What the task requires: Tally every line below where "blue" appears, then report the total alone.

Data for review:

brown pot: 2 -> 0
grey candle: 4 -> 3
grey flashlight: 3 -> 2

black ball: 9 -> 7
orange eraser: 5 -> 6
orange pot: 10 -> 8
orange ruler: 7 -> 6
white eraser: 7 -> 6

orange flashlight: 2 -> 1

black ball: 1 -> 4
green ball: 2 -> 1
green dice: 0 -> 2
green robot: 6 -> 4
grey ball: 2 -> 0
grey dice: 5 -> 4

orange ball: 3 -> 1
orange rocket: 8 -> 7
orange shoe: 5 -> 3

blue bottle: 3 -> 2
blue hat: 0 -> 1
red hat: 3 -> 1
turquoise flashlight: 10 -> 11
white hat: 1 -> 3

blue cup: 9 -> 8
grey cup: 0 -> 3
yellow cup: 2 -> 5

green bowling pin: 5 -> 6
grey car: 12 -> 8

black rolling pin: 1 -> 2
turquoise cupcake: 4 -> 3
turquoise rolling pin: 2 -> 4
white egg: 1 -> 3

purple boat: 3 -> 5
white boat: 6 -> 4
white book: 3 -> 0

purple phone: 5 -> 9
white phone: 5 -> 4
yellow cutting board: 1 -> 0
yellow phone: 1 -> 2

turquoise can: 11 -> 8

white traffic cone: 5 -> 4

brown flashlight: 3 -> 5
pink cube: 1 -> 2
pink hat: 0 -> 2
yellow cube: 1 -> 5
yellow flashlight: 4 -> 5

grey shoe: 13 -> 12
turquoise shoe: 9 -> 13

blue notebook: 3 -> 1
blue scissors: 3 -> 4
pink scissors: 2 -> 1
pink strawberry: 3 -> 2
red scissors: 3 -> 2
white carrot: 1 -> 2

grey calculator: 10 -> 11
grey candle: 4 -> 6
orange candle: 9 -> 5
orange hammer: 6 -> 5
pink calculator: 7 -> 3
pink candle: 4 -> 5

Exercise solution: 5